* _The data_:
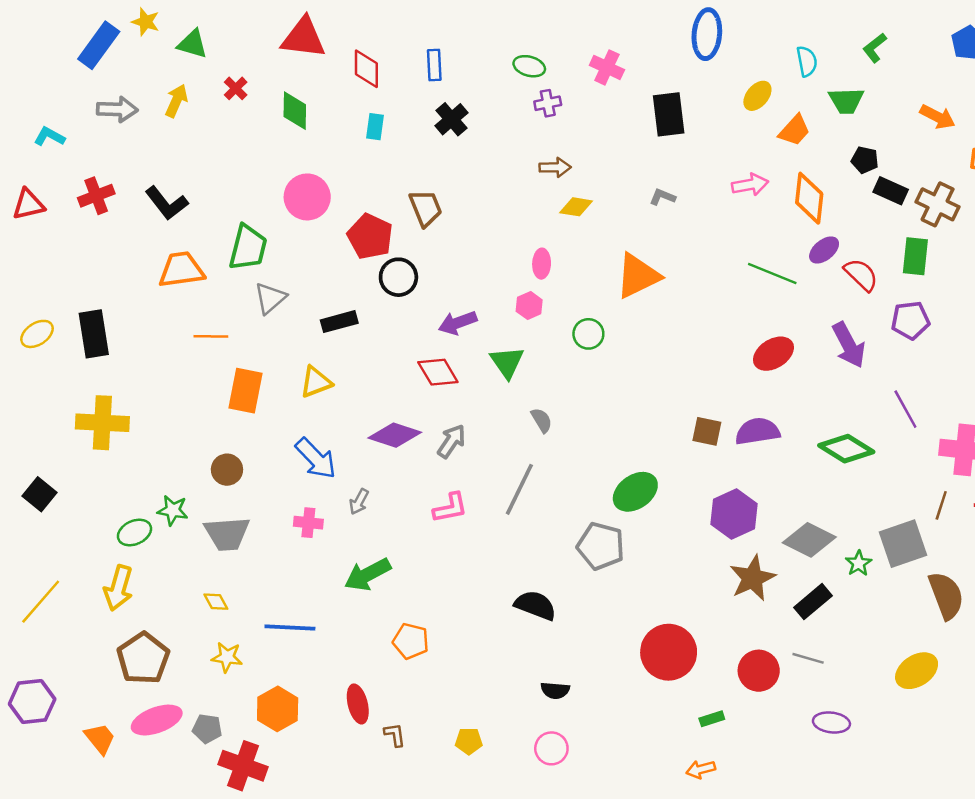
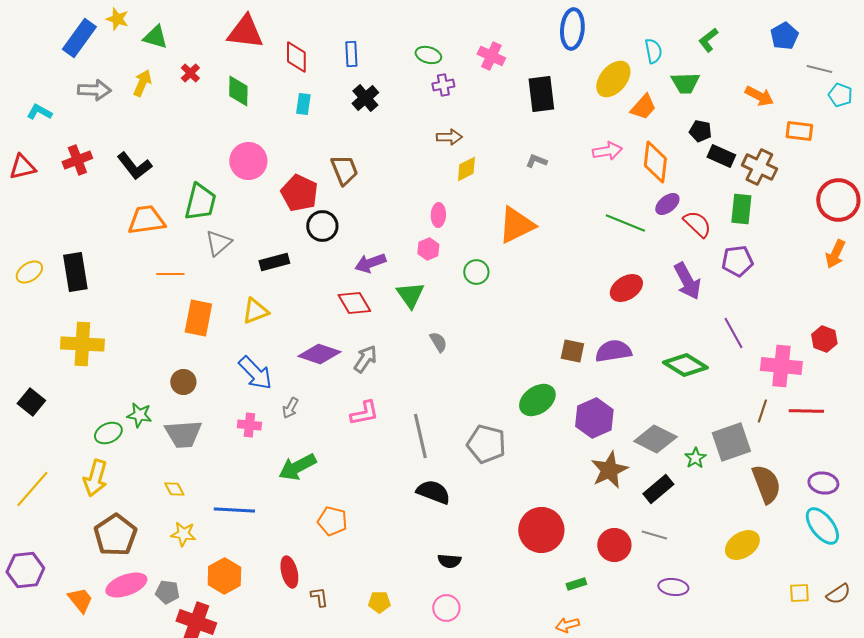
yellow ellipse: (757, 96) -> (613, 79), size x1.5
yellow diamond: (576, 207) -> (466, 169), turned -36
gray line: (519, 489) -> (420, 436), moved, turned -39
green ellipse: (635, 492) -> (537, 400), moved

---

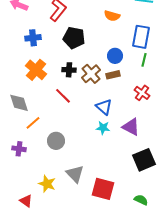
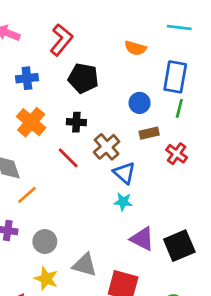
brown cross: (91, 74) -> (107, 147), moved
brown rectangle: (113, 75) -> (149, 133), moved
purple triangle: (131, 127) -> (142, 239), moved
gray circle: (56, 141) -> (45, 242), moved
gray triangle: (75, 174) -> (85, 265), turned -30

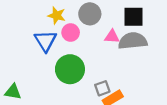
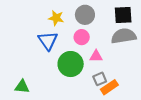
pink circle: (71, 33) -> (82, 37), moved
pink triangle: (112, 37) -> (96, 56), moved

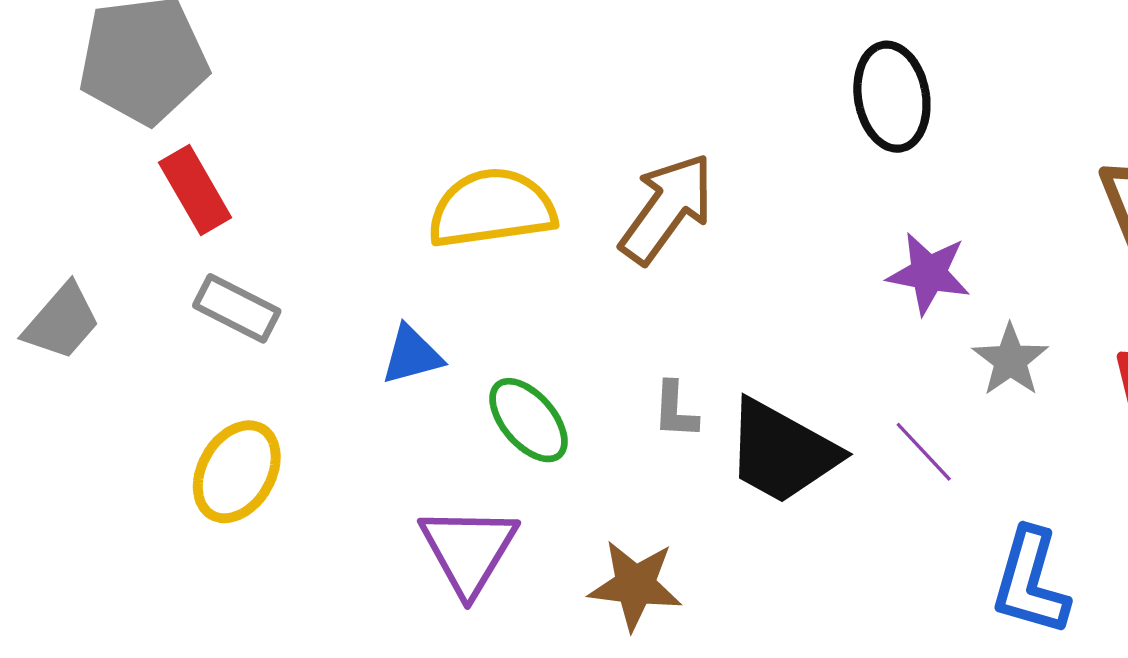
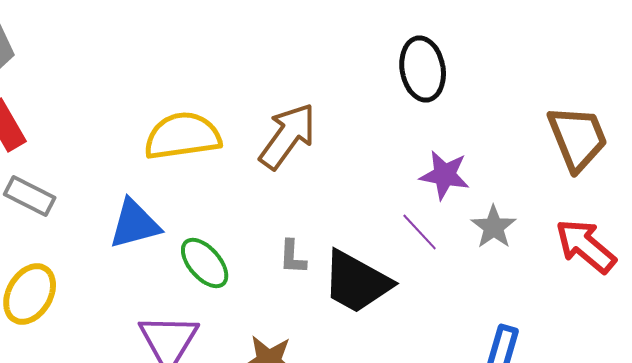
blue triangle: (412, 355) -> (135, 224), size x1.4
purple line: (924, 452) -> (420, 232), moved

* _The task_:
Among the records above, a stretch begins at the line containing "yellow ellipse: (757, 96)" and ends at the line containing "green ellipse: (635, 492)". Restate that stretch word for word, and nothing else.

* _Reply_:
yellow ellipse: (757, 96) -> (613, 79), size x1.5
yellow diamond: (576, 207) -> (466, 169), turned -36
gray line: (519, 489) -> (420, 436), moved, turned -39
green ellipse: (635, 492) -> (537, 400), moved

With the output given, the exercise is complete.